**EXERCISE BRIEF**.
Every line from the one with "orange glasses: 4 -> 1" to the one with "orange spinning top: 5 -> 2", including those two, is to be copied exactly; all other lines of the entries below are left out.

**SUPPLIED INFORMATION**.
◆ ◆ ◆ ◆ ◆ ◆ ◆
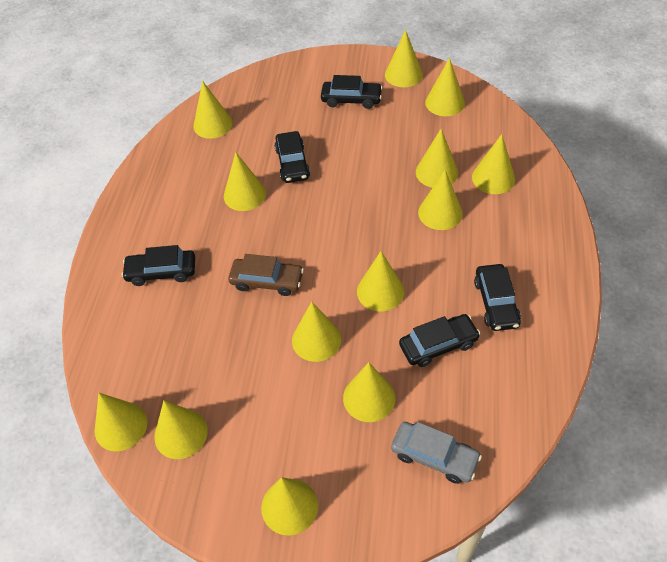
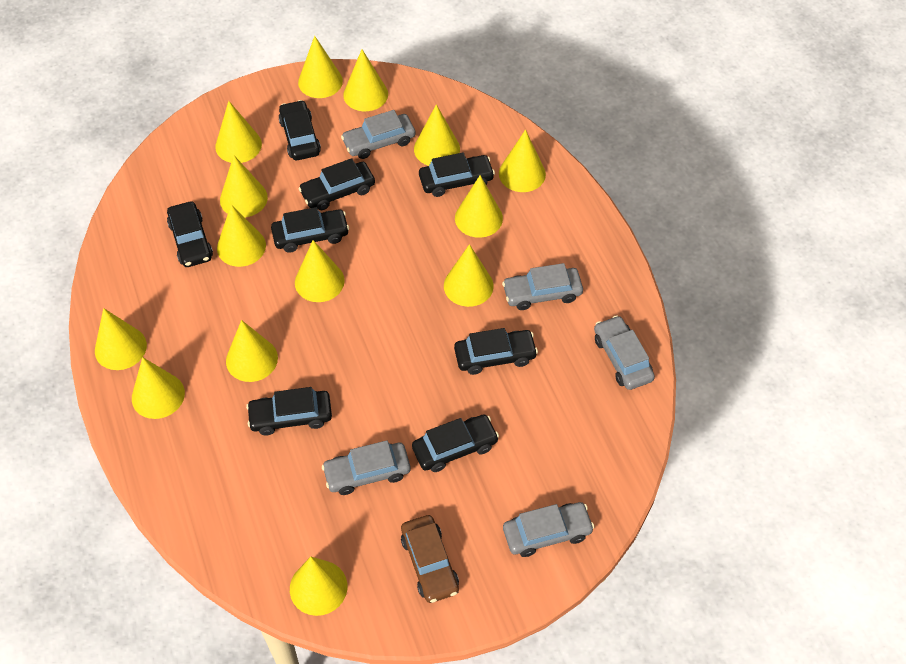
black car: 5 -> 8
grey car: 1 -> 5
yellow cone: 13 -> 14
◆ ◆ ◆ ◆ ◆ ◆ ◆
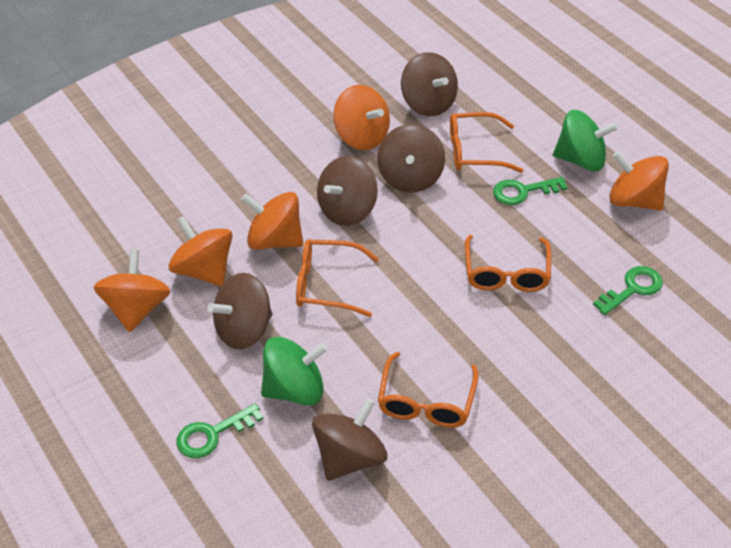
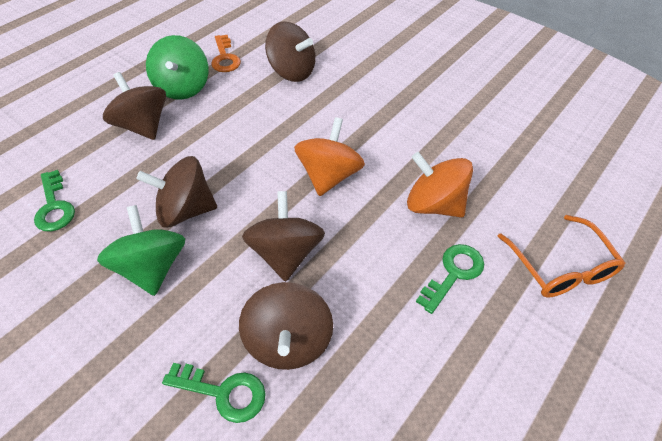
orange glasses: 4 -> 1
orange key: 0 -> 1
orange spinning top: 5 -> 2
◆ ◆ ◆ ◆ ◆ ◆ ◆
**SOLUTION**.
orange glasses: 4 -> 1
orange key: 0 -> 1
orange spinning top: 5 -> 2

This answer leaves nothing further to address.